:: What this task involves ::
Find the line with "yellow truck: 2 -> 3" in the records below. Copy it and every line after it, up to and including the line with "grey candle: 1 -> 0".

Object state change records
####################

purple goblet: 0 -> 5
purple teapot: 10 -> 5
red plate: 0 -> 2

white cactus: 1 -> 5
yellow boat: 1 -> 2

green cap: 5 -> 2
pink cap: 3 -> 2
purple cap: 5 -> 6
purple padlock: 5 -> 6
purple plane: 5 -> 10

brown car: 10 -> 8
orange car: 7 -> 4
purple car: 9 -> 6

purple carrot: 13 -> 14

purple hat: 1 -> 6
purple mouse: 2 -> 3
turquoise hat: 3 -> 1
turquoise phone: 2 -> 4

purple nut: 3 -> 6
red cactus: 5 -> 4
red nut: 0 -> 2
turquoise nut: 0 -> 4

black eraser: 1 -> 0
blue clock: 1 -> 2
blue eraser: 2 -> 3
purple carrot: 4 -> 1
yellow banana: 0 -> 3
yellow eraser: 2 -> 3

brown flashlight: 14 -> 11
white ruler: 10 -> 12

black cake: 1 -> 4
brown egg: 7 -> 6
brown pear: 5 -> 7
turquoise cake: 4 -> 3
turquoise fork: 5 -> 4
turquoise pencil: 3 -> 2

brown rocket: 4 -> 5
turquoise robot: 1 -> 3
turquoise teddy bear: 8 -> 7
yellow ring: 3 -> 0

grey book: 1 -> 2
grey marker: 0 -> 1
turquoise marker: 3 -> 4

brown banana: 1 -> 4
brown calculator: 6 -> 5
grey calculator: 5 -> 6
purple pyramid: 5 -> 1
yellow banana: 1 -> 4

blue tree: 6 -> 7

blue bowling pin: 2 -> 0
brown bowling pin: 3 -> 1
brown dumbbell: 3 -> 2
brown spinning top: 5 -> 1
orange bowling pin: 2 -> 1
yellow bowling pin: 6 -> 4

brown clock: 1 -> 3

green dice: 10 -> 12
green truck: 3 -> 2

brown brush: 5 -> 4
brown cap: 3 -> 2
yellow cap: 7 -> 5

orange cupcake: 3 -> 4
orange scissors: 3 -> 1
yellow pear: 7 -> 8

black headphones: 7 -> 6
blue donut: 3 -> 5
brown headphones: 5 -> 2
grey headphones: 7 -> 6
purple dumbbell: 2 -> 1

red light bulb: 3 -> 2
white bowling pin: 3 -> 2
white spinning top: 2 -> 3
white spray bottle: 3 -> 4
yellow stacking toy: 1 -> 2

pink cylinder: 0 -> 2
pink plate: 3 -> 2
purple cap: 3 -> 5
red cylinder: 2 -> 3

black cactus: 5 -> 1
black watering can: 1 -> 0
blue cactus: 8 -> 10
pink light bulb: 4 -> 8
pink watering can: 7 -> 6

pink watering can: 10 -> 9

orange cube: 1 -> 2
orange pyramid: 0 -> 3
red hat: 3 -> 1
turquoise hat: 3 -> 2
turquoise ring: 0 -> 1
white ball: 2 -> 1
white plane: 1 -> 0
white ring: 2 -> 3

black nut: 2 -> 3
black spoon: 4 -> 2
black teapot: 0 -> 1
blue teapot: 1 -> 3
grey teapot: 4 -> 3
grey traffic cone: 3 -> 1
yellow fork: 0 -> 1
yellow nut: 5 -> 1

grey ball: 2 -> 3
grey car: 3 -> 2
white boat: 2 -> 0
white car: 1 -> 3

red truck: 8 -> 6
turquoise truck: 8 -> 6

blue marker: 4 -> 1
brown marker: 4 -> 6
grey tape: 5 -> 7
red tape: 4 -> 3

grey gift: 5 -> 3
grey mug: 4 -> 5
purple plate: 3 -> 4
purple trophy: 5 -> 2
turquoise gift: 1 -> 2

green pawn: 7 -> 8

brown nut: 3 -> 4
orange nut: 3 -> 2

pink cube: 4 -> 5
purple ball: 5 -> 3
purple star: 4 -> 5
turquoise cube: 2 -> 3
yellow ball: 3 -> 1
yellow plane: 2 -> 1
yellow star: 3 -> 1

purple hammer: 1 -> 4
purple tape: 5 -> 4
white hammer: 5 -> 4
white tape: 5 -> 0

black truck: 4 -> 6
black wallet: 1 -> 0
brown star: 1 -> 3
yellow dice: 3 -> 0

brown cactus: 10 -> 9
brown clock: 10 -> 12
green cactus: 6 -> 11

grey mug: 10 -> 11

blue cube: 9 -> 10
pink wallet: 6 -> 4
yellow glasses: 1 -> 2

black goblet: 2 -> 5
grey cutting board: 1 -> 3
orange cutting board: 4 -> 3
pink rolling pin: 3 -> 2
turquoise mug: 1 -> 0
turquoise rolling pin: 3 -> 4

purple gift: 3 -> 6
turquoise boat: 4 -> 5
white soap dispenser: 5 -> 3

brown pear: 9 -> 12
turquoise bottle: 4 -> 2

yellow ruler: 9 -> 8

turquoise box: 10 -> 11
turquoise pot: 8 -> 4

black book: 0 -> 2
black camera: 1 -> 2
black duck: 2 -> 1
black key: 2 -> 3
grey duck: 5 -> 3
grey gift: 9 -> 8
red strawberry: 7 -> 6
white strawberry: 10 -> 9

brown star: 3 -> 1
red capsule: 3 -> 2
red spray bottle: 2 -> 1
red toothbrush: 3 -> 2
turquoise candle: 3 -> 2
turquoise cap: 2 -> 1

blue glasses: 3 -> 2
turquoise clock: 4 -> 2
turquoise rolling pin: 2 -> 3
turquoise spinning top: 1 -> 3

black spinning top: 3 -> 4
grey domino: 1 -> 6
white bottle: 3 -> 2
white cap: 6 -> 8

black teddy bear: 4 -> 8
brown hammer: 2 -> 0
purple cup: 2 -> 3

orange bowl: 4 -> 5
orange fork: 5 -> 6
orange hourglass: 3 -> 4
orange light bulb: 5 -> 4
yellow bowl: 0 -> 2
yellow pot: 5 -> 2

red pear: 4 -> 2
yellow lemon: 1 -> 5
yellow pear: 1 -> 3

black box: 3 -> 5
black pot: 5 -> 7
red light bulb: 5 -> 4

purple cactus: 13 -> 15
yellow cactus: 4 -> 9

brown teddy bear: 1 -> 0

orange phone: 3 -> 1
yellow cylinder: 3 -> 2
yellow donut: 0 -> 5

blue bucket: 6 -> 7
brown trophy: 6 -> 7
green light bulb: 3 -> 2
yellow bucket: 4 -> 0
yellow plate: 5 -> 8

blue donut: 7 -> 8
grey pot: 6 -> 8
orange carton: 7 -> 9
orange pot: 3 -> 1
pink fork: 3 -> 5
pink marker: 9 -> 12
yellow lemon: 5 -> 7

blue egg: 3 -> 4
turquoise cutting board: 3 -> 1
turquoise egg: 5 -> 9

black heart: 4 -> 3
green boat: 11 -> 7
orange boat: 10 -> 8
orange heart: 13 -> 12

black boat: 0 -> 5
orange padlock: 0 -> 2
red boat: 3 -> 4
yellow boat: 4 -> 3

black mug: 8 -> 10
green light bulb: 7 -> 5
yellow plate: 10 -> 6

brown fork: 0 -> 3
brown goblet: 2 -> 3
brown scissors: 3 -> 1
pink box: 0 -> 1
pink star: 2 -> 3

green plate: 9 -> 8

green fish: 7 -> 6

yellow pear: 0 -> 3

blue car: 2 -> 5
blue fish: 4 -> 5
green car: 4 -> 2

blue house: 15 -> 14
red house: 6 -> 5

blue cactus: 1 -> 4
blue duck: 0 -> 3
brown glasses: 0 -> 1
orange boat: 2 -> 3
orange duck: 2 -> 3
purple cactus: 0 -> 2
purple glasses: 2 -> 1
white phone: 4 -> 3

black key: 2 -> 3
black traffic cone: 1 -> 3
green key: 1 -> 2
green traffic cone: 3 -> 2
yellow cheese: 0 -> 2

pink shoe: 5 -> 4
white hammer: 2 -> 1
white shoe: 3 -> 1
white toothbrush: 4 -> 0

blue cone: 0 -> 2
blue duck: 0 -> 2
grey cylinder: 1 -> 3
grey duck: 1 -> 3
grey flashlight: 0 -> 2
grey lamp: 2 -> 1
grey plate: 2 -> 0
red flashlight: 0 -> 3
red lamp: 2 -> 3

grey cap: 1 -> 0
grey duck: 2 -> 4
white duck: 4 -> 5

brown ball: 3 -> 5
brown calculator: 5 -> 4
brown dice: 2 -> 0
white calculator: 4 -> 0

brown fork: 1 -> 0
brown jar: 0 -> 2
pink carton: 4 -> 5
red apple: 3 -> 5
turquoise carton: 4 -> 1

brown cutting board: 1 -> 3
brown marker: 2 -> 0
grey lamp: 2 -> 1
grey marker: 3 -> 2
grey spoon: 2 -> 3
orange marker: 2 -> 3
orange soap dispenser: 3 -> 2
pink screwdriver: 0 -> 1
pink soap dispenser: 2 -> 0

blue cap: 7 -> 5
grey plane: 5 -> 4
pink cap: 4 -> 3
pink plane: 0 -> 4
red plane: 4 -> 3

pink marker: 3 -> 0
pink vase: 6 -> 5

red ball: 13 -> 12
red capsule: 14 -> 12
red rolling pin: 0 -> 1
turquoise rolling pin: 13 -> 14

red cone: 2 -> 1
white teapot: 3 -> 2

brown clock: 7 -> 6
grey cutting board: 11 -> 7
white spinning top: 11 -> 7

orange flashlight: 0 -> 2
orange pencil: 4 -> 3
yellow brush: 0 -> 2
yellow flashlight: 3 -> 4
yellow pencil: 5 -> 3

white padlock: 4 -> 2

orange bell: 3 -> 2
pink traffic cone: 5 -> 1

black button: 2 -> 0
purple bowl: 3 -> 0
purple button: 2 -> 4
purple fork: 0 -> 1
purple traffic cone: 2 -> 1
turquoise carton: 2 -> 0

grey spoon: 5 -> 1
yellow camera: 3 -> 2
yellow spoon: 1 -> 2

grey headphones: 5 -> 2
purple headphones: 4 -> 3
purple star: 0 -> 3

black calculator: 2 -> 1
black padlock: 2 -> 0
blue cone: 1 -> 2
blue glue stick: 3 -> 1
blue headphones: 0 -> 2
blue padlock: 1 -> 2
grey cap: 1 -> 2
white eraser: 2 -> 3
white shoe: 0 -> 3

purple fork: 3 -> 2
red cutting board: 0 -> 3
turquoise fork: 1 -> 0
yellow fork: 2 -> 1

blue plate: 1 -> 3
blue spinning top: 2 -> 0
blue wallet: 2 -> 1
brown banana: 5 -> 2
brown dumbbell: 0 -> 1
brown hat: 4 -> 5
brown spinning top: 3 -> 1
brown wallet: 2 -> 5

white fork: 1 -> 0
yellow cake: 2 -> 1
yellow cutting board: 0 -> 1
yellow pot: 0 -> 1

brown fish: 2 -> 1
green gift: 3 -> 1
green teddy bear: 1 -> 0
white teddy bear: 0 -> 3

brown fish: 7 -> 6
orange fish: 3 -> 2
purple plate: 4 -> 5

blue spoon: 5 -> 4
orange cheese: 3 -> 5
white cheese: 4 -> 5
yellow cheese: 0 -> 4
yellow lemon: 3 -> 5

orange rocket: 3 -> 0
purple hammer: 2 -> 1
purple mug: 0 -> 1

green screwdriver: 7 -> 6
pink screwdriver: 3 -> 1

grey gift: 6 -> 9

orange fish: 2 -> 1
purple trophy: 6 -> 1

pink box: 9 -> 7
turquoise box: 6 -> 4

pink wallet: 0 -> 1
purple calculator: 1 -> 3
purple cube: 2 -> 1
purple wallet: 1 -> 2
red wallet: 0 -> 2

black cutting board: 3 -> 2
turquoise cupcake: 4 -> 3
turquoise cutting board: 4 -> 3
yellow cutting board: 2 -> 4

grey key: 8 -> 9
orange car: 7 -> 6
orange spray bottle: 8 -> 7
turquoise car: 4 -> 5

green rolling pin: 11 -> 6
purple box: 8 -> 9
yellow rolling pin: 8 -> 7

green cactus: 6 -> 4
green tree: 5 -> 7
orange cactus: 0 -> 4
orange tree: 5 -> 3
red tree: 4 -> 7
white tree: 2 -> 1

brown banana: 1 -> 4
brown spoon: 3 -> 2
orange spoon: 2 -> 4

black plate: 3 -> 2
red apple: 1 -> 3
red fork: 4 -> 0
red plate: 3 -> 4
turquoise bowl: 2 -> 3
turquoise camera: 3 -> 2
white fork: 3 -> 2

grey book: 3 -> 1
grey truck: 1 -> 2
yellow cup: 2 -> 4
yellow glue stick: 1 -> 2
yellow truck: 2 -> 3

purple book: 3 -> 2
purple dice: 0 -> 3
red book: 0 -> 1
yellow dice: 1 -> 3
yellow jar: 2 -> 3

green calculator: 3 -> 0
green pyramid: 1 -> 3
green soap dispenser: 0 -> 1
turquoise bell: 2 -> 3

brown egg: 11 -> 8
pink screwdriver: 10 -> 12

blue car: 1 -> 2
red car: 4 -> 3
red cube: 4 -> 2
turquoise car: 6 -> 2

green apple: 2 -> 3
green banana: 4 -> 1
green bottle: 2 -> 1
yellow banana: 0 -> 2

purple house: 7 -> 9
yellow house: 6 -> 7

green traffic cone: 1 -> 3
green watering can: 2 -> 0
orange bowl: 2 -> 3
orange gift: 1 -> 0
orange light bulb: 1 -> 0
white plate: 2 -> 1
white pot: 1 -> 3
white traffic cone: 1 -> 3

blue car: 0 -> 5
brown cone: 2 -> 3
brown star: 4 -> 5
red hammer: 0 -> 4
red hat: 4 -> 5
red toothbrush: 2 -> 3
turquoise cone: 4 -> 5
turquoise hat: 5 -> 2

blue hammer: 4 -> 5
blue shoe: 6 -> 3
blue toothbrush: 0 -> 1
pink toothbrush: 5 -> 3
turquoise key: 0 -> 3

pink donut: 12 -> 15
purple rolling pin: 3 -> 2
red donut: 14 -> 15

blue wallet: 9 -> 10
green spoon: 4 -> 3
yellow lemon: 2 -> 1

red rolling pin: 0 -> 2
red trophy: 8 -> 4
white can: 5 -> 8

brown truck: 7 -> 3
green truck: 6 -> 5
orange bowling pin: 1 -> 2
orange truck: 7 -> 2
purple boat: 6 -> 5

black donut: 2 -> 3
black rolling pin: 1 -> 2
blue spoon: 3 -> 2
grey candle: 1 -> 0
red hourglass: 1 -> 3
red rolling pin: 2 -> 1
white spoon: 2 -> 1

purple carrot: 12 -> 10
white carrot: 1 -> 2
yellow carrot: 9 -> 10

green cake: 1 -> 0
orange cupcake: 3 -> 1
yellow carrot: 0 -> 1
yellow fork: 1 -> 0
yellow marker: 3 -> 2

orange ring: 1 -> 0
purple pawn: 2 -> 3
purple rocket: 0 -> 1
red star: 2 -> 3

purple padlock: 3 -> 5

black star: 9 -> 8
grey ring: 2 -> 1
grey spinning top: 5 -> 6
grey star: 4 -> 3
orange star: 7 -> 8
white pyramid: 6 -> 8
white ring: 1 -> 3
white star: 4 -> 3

####################

:: Answer for this exercise ::
yellow truck: 2 -> 3

purple book: 3 -> 2
purple dice: 0 -> 3
red book: 0 -> 1
yellow dice: 1 -> 3
yellow jar: 2 -> 3

green calculator: 3 -> 0
green pyramid: 1 -> 3
green soap dispenser: 0 -> 1
turquoise bell: 2 -> 3

brown egg: 11 -> 8
pink screwdriver: 10 -> 12

blue car: 1 -> 2
red car: 4 -> 3
red cube: 4 -> 2
turquoise car: 6 -> 2

green apple: 2 -> 3
green banana: 4 -> 1
green bottle: 2 -> 1
yellow banana: 0 -> 2

purple house: 7 -> 9
yellow house: 6 -> 7

green traffic cone: 1 -> 3
green watering can: 2 -> 0
orange bowl: 2 -> 3
orange gift: 1 -> 0
orange light bulb: 1 -> 0
white plate: 2 -> 1
white pot: 1 -> 3
white traffic cone: 1 -> 3

blue car: 0 -> 5
brown cone: 2 -> 3
brown star: 4 -> 5
red hammer: 0 -> 4
red hat: 4 -> 5
red toothbrush: 2 -> 3
turquoise cone: 4 -> 5
turquoise hat: 5 -> 2

blue hammer: 4 -> 5
blue shoe: 6 -> 3
blue toothbrush: 0 -> 1
pink toothbrush: 5 -> 3
turquoise key: 0 -> 3

pink donut: 12 -> 15
purple rolling pin: 3 -> 2
red donut: 14 -> 15

blue wallet: 9 -> 10
green spoon: 4 -> 3
yellow lemon: 2 -> 1

red rolling pin: 0 -> 2
red trophy: 8 -> 4
white can: 5 -> 8

brown truck: 7 -> 3
green truck: 6 -> 5
orange bowling pin: 1 -> 2
orange truck: 7 -> 2
purple boat: 6 -> 5

black donut: 2 -> 3
black rolling pin: 1 -> 2
blue spoon: 3 -> 2
grey candle: 1 -> 0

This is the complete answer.